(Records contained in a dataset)
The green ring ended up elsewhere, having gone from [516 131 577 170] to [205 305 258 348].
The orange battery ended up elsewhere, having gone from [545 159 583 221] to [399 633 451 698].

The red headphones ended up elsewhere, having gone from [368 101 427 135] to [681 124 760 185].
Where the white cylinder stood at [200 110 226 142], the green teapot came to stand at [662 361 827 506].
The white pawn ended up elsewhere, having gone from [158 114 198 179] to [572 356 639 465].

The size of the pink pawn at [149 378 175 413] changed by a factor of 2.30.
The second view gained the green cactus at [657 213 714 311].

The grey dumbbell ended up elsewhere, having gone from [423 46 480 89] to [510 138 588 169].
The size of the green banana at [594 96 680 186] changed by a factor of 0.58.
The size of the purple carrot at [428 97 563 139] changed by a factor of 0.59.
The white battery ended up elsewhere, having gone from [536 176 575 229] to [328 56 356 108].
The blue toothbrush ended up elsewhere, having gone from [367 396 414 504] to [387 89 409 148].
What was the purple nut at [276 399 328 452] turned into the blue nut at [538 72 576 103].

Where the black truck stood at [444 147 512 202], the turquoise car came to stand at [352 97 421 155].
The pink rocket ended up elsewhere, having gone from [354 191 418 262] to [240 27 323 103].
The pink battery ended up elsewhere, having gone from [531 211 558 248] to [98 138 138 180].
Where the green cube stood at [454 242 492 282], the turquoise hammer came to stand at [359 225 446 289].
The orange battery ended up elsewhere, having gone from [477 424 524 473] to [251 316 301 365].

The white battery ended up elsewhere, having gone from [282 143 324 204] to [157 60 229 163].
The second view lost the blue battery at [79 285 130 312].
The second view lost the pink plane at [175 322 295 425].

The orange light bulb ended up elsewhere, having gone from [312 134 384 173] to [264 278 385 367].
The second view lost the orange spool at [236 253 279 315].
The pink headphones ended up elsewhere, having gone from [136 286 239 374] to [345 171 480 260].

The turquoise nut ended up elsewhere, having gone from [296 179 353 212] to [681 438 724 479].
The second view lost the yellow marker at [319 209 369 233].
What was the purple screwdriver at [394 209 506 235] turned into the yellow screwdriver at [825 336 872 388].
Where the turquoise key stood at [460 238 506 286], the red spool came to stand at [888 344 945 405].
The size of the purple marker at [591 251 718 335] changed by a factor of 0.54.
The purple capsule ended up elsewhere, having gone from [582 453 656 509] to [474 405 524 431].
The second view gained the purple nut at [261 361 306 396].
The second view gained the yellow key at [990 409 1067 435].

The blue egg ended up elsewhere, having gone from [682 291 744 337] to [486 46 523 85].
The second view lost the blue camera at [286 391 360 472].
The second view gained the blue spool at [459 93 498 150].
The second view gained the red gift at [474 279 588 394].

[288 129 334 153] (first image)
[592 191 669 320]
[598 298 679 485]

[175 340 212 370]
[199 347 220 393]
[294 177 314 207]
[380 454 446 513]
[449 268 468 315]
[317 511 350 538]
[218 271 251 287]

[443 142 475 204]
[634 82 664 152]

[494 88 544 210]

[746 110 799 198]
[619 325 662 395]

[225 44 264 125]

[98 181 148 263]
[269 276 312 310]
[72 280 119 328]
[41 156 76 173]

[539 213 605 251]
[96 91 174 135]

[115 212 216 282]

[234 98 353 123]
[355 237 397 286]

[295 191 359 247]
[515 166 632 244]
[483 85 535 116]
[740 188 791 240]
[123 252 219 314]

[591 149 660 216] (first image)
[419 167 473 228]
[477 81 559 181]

» AIM OF THE TASK: Check every line of the data above for the string "headphones", and copy those that have it.

» OUTPUT OF THE EXERCISE:
The red headphones ended up elsewhere, having gone from [368 101 427 135] to [681 124 760 185].
The pink headphones ended up elsewhere, having gone from [136 286 239 374] to [345 171 480 260].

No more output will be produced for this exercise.